[Problem statement]:
Keeping every word and mark, copy all of the data.

☆ ☆ ☆ ☆ ☆ ☆ ☆

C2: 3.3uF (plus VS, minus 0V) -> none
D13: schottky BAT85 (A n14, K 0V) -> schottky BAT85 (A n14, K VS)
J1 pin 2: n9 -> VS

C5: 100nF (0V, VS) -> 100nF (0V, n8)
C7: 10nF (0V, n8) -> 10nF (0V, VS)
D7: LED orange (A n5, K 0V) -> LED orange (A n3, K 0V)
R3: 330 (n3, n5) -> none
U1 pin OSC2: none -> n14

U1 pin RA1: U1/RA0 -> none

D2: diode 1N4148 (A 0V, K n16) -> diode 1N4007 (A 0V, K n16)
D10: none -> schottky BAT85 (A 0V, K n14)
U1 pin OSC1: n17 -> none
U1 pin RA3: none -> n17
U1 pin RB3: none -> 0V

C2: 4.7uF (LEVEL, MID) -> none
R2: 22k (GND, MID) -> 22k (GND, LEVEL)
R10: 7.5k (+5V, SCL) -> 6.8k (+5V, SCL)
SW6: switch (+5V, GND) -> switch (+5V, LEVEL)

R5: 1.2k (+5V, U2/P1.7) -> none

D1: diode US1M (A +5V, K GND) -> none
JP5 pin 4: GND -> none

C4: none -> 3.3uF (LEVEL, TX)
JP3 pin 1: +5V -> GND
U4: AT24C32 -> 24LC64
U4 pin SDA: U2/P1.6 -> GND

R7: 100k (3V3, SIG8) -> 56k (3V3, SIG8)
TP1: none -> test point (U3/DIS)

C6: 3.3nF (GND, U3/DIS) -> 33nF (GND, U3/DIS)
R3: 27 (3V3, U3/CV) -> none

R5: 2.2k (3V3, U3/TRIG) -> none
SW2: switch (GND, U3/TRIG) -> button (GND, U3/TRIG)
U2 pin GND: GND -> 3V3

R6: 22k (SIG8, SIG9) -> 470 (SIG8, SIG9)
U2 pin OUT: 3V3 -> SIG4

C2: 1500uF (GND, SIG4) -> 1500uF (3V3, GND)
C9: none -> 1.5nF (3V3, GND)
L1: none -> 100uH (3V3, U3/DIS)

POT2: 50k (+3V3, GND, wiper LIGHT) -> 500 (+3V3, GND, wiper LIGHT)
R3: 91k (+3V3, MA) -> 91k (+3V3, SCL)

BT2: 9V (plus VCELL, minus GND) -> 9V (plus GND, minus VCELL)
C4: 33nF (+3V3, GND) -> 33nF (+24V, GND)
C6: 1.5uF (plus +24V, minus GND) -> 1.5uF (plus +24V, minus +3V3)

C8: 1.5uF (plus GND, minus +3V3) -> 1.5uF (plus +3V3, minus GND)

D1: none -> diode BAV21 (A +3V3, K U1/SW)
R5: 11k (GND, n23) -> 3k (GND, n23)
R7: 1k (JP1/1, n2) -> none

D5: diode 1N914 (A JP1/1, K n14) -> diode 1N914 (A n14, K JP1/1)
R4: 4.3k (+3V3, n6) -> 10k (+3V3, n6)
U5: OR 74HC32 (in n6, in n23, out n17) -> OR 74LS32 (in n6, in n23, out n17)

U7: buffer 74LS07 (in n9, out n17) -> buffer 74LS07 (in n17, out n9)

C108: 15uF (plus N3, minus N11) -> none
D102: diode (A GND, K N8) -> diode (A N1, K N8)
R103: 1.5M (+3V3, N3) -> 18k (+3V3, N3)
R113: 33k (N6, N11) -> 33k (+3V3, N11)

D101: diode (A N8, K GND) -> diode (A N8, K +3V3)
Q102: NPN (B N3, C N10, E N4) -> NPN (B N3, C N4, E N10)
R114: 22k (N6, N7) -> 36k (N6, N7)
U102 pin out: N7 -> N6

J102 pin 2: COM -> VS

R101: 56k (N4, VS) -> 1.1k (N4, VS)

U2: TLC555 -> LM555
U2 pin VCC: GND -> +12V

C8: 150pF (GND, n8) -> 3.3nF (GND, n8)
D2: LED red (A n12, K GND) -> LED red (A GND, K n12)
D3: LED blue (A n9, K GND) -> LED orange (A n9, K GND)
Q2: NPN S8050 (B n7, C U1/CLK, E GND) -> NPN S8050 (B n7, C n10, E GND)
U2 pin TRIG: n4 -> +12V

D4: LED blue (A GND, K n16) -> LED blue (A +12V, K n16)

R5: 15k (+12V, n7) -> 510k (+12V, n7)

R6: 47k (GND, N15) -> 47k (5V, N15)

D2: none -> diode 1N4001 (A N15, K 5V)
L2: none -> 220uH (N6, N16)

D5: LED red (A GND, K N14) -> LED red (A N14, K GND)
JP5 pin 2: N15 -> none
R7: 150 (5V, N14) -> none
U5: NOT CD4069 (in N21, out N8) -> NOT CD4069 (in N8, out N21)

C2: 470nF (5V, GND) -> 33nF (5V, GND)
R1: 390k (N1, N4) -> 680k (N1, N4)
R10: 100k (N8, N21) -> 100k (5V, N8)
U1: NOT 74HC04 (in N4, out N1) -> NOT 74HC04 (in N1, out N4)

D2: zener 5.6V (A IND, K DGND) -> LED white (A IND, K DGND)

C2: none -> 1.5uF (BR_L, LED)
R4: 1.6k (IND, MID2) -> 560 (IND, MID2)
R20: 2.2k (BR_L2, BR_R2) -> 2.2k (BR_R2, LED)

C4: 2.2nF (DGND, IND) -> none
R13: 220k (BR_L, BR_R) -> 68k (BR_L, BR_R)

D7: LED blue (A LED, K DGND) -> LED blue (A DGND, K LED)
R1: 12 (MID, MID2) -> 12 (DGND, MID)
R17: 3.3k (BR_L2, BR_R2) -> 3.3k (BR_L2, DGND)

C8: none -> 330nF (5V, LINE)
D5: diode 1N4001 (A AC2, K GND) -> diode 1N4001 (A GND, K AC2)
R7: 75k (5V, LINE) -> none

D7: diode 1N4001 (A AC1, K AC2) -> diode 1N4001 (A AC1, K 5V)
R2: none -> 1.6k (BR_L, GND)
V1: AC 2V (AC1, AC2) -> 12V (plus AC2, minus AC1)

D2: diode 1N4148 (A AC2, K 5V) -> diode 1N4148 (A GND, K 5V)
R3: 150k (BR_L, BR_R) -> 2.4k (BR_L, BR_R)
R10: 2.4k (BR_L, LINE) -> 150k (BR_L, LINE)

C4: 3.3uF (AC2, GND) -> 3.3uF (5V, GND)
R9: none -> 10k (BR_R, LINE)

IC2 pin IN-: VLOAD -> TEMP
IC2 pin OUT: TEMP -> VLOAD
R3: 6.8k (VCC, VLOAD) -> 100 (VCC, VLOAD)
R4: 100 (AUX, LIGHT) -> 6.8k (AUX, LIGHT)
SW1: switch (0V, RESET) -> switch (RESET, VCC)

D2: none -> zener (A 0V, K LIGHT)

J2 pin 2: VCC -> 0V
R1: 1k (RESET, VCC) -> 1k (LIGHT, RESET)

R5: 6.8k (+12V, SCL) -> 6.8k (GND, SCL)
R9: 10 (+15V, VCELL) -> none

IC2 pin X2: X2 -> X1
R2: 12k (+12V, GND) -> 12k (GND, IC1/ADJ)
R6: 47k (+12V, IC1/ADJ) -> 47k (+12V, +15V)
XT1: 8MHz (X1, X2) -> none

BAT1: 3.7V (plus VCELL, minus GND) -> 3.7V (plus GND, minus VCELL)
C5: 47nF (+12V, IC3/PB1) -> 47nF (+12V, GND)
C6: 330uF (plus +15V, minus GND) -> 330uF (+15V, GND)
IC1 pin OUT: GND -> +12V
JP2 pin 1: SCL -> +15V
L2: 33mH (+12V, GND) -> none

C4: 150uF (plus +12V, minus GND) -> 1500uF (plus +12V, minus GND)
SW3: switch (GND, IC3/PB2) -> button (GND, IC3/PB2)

☆ ☆ ☆ ☆ ☆ ☆ ☆

[Exercise response]:
C2: 3.3uF (plus VS, minus 0V) -> none
D13: schottky BAT85 (A n14, K 0V) -> schottky BAT85 (A n14, K VS)
J1 pin 2: n9 -> VS

C5: 100nF (0V, VS) -> 100nF (0V, n8)
C7: 10nF (0V, n8) -> 10nF (0V, VS)
D7: LED orange (A n5, K 0V) -> LED orange (A n3, K 0V)
R3: 330 (n3, n5) -> none
U1 pin OSC2: none -> n14

U1 pin RA1: U1/RA0 -> none

D2: diode 1N4148 (A 0V, K n16) -> diode 1N4007 (A 0V, K n16)
D10: none -> schottky BAT85 (A 0V, K n14)
U1 pin OSC1: n17 -> none
U1 pin RA3: none -> n17
U1 pin RB3: none -> 0V

C2: 4.7uF (LEVEL, MID) -> none
R2: 22k (GND, MID) -> 22k (GND, LEVEL)
R10: 7.5k (+5V, SCL) -> 6.8k (+5V, SCL)
SW6: switch (+5V, GND) -> switch (+5V, LEVEL)

R5: 1.2k (+5V, U2/P1.7) -> none

D1: diode US1M (A +5V, K GND) -> none
JP5 pin 4: GND -> none

C4: none -> 3.3uF (LEVEL, TX)
JP3 pin 1: +5V -> GND
U4: AT24C32 -> 24LC64
U4 pin SDA: U2/P1.6 -> GND

R7: 100k (3V3, SIG8) -> 56k (3V3, SIG8)
TP1: none -> test point (U3/DIS)

C6: 3.3nF (GND, U3/DIS) -> 33nF (GND, U3/DIS)
R3: 27 (3V3, U3/CV) -> none

R5: 2.2k (3V3, U3/TRIG) -> none
SW2: switch (GND, U3/TRIG) -> button (GND, U3/TRIG)
U2 pin GND: GND -> 3V3

R6: 22k (SIG8, SIG9) -> 470 (SIG8, SIG9)
U2 pin OUT: 3V3 -> SIG4

C2: 1500uF (GND, SIG4) -> 1500uF (3V3, GND)
C9: none -> 1.5nF (3V3, GND)
L1: none -> 100uH (3V3, U3/DIS)

POT2: 50k (+3V3, GND, wiper LIGHT) -> 500 (+3V3, GND, wiper LIGHT)
R3: 91k (+3V3, MA) -> 91k (+3V3, SCL)

BT2: 9V (plus VCELL, minus GND) -> 9V (plus GND, minus VCELL)
C4: 33nF (+3V3, GND) -> 33nF (+24V, GND)
C6: 1.5uF (plus +24V, minus GND) -> 1.5uF (plus +24V, minus +3V3)

C8: 1.5uF (plus GND, minus +3V3) -> 1.5uF (plus +3V3, minus GND)

D1: none -> diode BAV21 (A +3V3, K U1/SW)
R5: 11k (GND, n23) -> 3k (GND, n23)
R7: 1k (JP1/1, n2) -> none

D5: diode 1N914 (A JP1/1, K n14) -> diode 1N914 (A n14, K JP1/1)
R4: 4.3k (+3V3, n6) -> 10k (+3V3, n6)
U5: OR 74HC32 (in n6, in n23, out n17) -> OR 74LS32 (in n6, in n23, out n17)

U7: buffer 74LS07 (in n9, out n17) -> buffer 74LS07 (in n17, out n9)

C108: 15uF (plus N3, minus N11) -> none
D102: diode (A GND, K N8) -> diode (A N1, K N8)
R103: 1.5M (+3V3, N3) -> 18k (+3V3, N3)
R113: 33k (N6, N11) -> 33k (+3V3, N11)

D101: diode (A N8, K GND) -> diode (A N8, K +3V3)
Q102: NPN (B N3, C N10, E N4) -> NPN (B N3, C N4, E N10)
R114: 22k (N6, N7) -> 36k (N6, N7)
U102 pin out: N7 -> N6

J102 pin 2: COM -> VS

R101: 56k (N4, VS) -> 1.1k (N4, VS)

U2: TLC555 -> LM555
U2 pin VCC: GND -> +12V

C8: 150pF (GND, n8) -> 3.3nF (GND, n8)
D2: LED red (A n12, K GND) -> LED red (A GND, K n12)
D3: LED blue (A n9, K GND) -> LED orange (A n9, K GND)
Q2: NPN S8050 (B n7, C U1/CLK, E GND) -> NPN S8050 (B n7, C n10, E GND)
U2 pin TRIG: n4 -> +12V

D4: LED blue (A GND, K n16) -> LED blue (A +12V, K n16)

R5: 15k (+12V, n7) -> 510k (+12V, n7)

R6: 47k (GND, N15) -> 47k (5V, N15)

D2: none -> diode 1N4001 (A N15, K 5V)
L2: none -> 220uH (N6, N16)

D5: LED red (A GND, K N14) -> LED red (A N14, K GND)
JP5 pin 2: N15 -> none
R7: 150 (5V, N14) -> none
U5: NOT CD4069 (in N21, out N8) -> NOT CD4069 (in N8, out N21)

C2: 470nF (5V, GND) -> 33nF (5V, GND)
R1: 390k (N1, N4) -> 680k (N1, N4)
R10: 100k (N8, N21) -> 100k (5V, N8)
U1: NOT 74HC04 (in N4, out N1) -> NOT 74HC04 (in N1, out N4)

D2: zener 5.6V (A IND, K DGND) -> LED white (A IND, K DGND)

C2: none -> 1.5uF (BR_L, LED)
R4: 1.6k (IND, MID2) -> 560 (IND, MID2)
R20: 2.2k (BR_L2, BR_R2) -> 2.2k (BR_R2, LED)

C4: 2.2nF (DGND, IND) -> none
R13: 220k (BR_L, BR_R) -> 68k (BR_L, BR_R)

D7: LED blue (A LED, K DGND) -> LED blue (A DGND, K LED)
R1: 12 (MID, MID2) -> 12 (DGND, MID)
R17: 3.3k (BR_L2, BR_R2) -> 3.3k (BR_L2, DGND)

C8: none -> 330nF (5V, LINE)
D5: diode 1N4001 (A AC2, K GND) -> diode 1N4001 (A GND, K AC2)
R7: 75k (5V, LINE) -> none

D7: diode 1N4001 (A AC1, K AC2) -> diode 1N4001 (A AC1, K 5V)
R2: none -> 1.6k (BR_L, GND)
V1: AC 2V (AC1, AC2) -> 12V (plus AC2, minus AC1)

D2: diode 1N4148 (A AC2, K 5V) -> diode 1N4148 (A GND, K 5V)
R3: 150k (BR_L, BR_R) -> 2.4k (BR_L, BR_R)
R10: 2.4k (BR_L, LINE) -> 150k (BR_L, LINE)

C4: 3.3uF (AC2, GND) -> 3.3uF (5V, GND)
R9: none -> 10k (BR_R, LINE)

IC2 pin IN-: VLOAD -> TEMP
IC2 pin OUT: TEMP -> VLOAD
R3: 6.8k (VCC, VLOAD) -> 100 (VCC, VLOAD)
R4: 100 (AUX, LIGHT) -> 6.8k (AUX, LIGHT)
SW1: switch (0V, RESET) -> switch (RESET, VCC)

D2: none -> zener (A 0V, K LIGHT)

J2 pin 2: VCC -> 0V
R1: 1k (RESET, VCC) -> 1k (LIGHT, RESET)

R5: 6.8k (+12V, SCL) -> 6.8k (GND, SCL)
R9: 10 (+15V, VCELL) -> none

IC2 pin X2: X2 -> X1
R2: 12k (+12V, GND) -> 12k (GND, IC1/ADJ)
R6: 47k (+12V, IC1/ADJ) -> 47k (+12V, +15V)
XT1: 8MHz (X1, X2) -> none

BAT1: 3.7V (plus VCELL, minus GND) -> 3.7V (plus GND, minus VCELL)
C5: 47nF (+12V, IC3/PB1) -> 47nF (+12V, GND)
C6: 330uF (plus +15V, minus GND) -> 330uF (+15V, GND)
IC1 pin OUT: GND -> +12V
JP2 pin 1: SCL -> +15V
L2: 33mH (+12V, GND) -> none

C4: 150uF (plus +12V, minus GND) -> 1500uF (plus +12V, minus GND)
SW3: switch (GND, IC3/PB2) -> button (GND, IC3/PB2)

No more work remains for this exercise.